Start of Recorded information
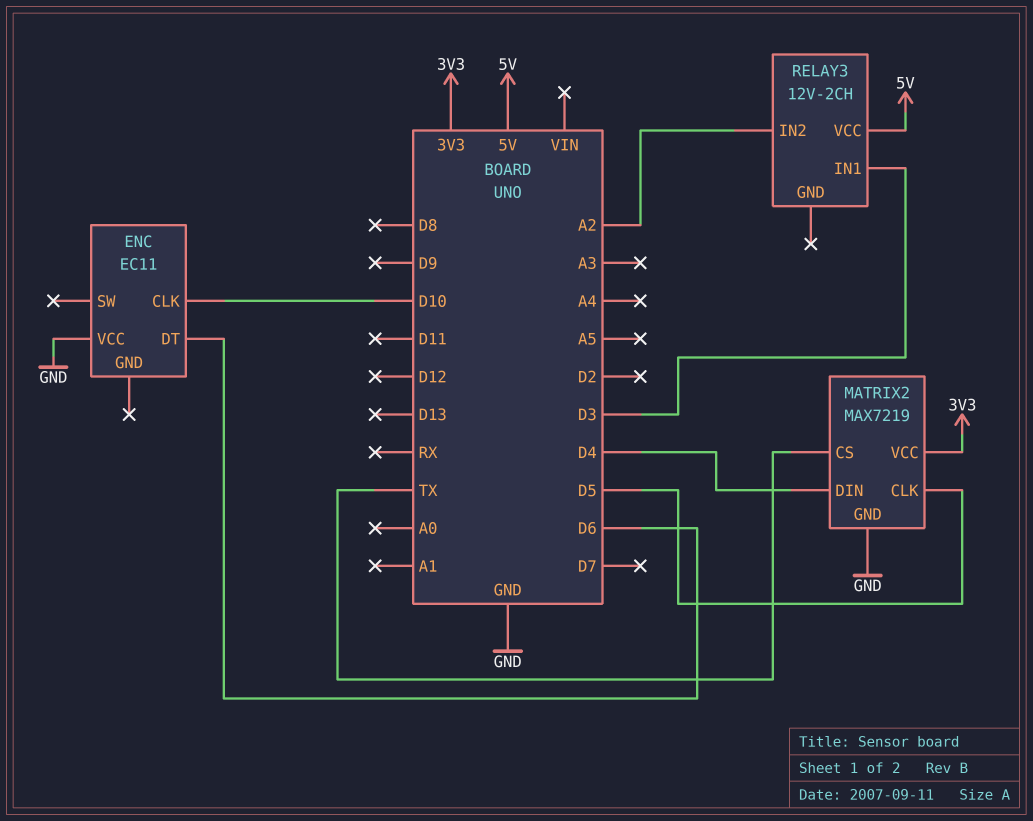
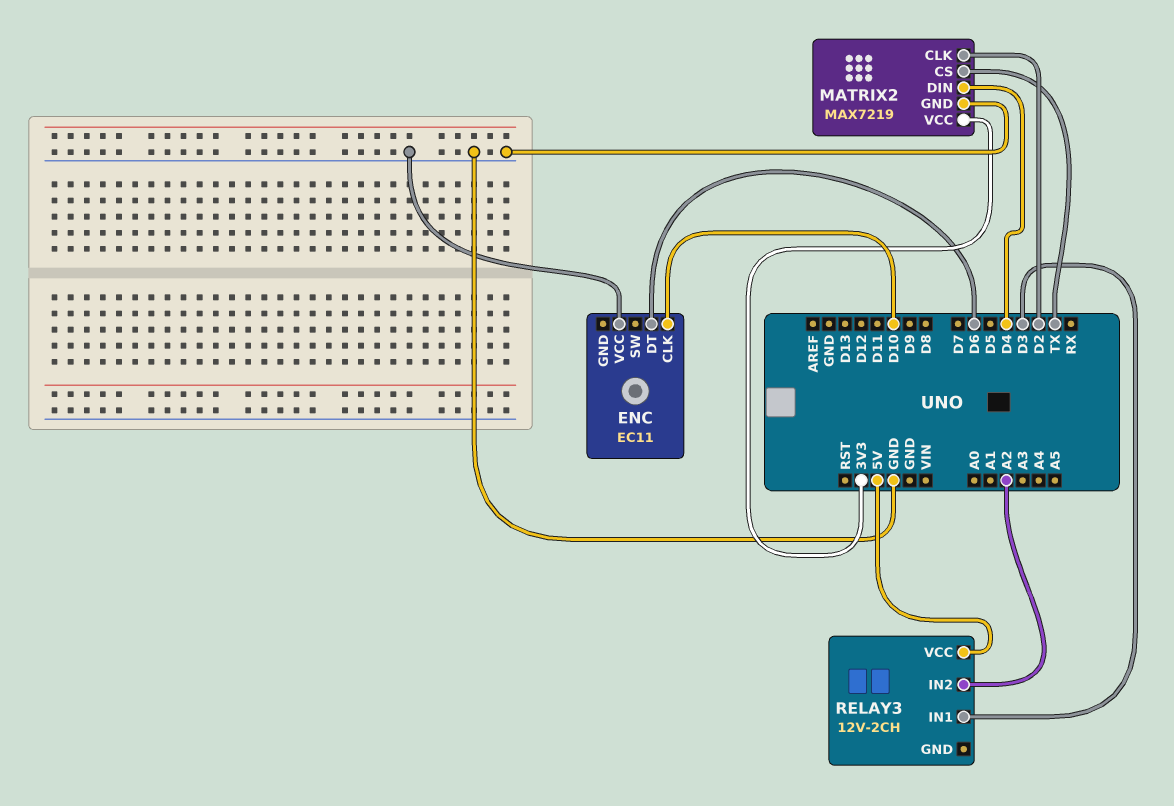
MATRIX2 pin CLK: D5 -> D2

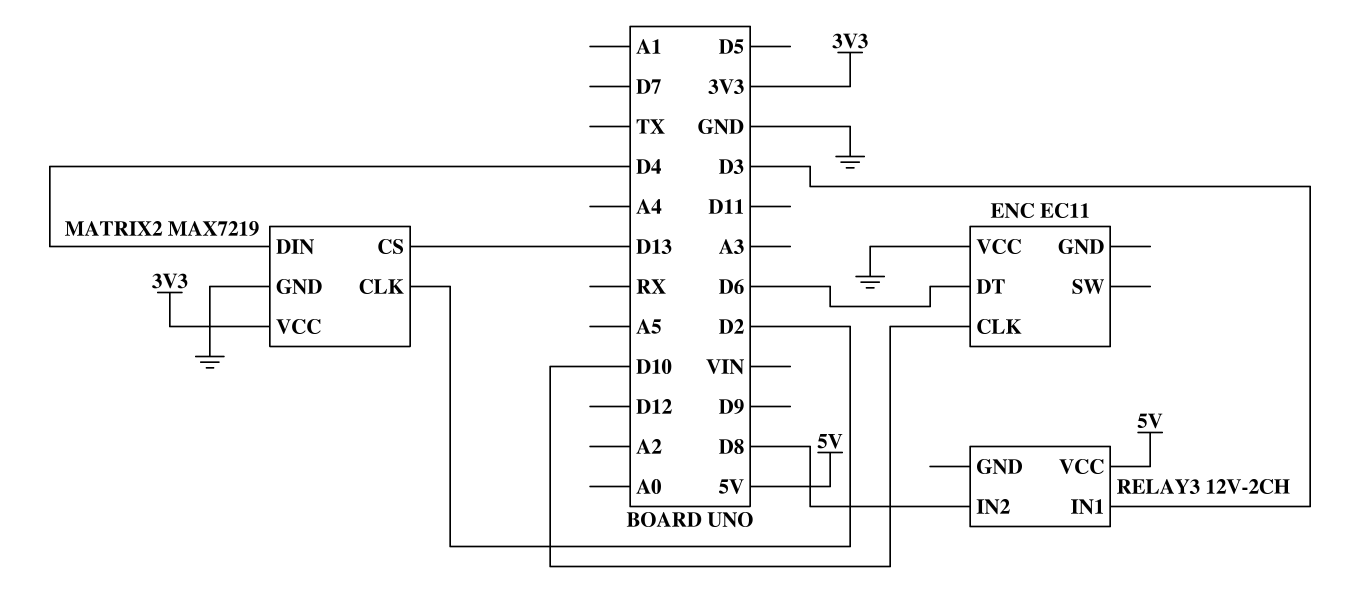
MATRIX2 pin CS: TX -> D13
RELAY3 pin IN2: A2 -> D8

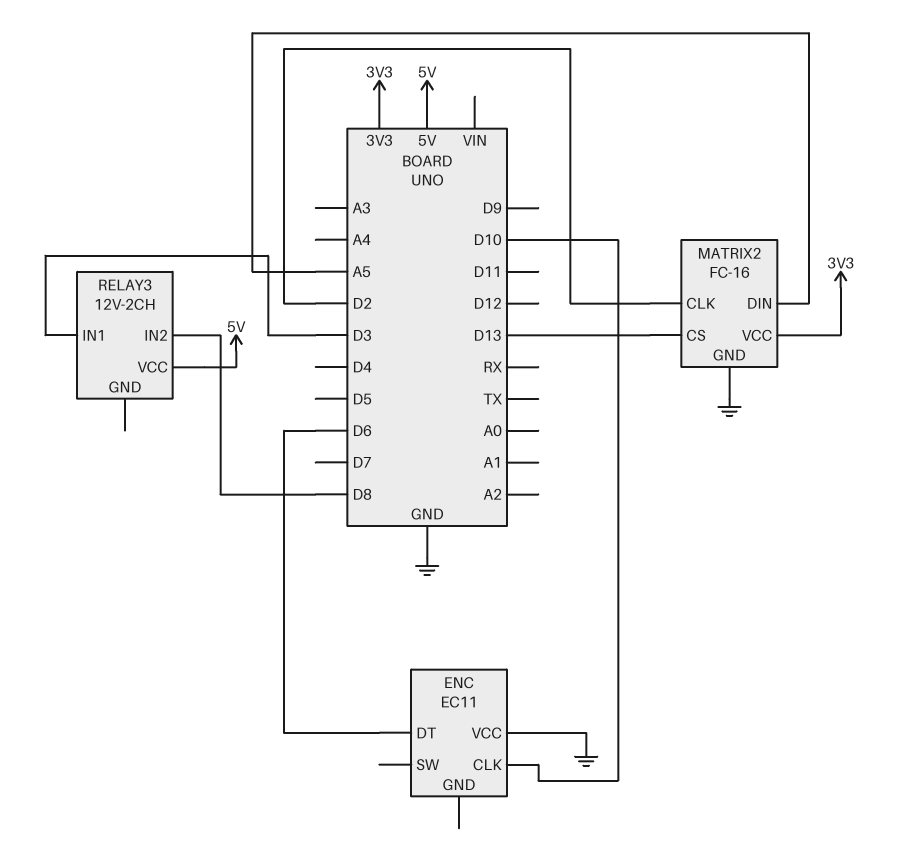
MATRIX2: MAX7219 -> FC-16
MATRIX2 pin DIN: D4 -> A5

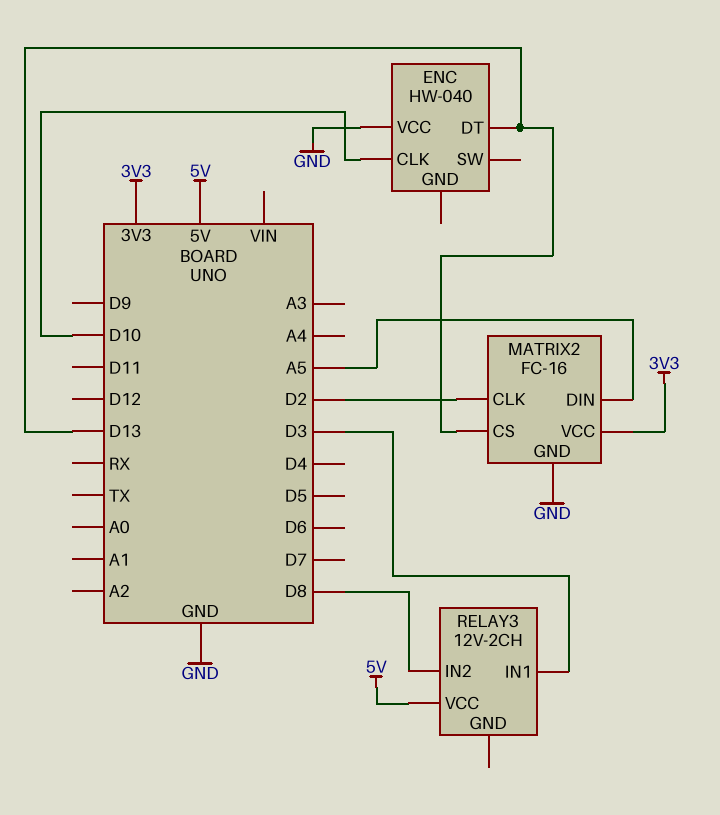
ENC: EC11 -> HW-040
ENC pin DT: D6 -> D13

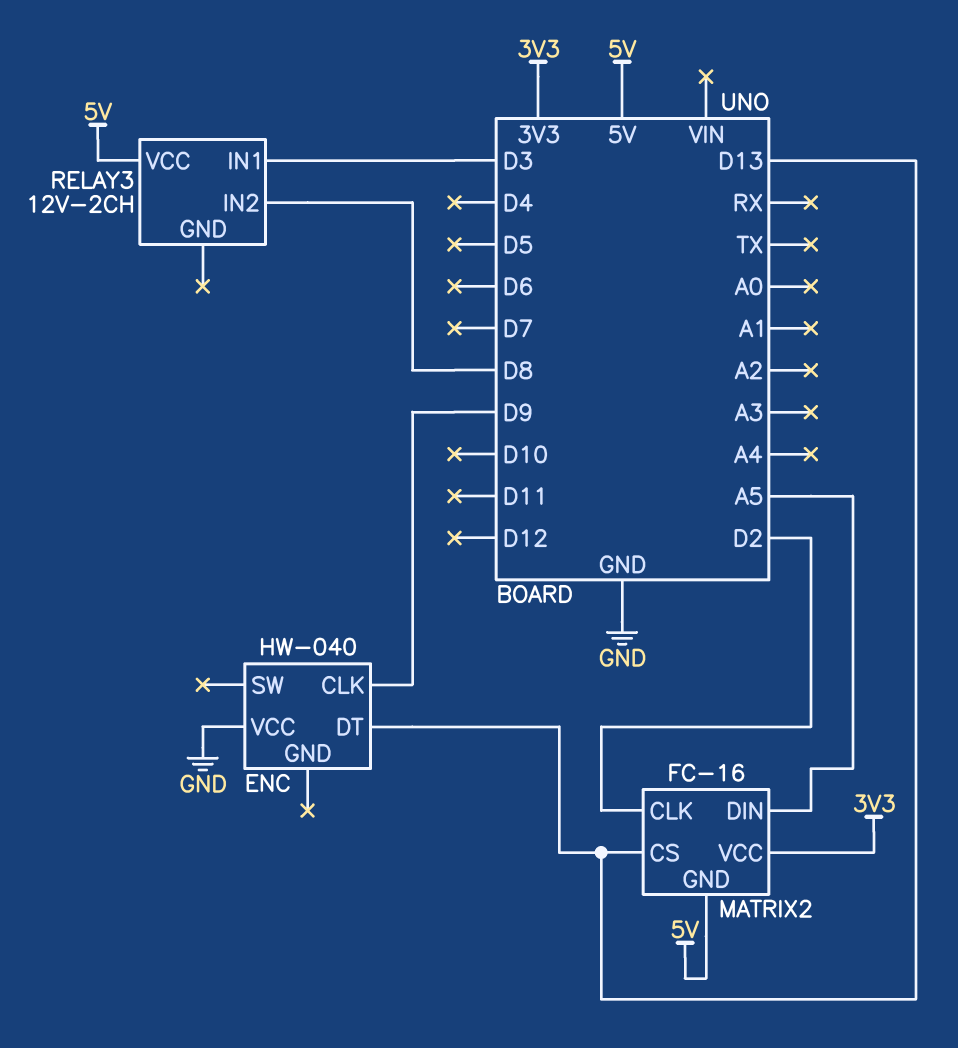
ENC pin CLK: D10 -> D9
MATRIX2 pin GND: GND -> 5V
End of Recorded information
**To do**
From the line containing "MATRIX2 pin DIN: D4 -> A5" to the last line of the records, inclusive, output the lines exactly as written and nothing else; leave out the pictures.

**Response to this exercise**
MATRIX2 pin DIN: D4 -> A5

ENC: EC11 -> HW-040
ENC pin DT: D6 -> D13

ENC pin CLK: D10 -> D9
MATRIX2 pin GND: GND -> 5V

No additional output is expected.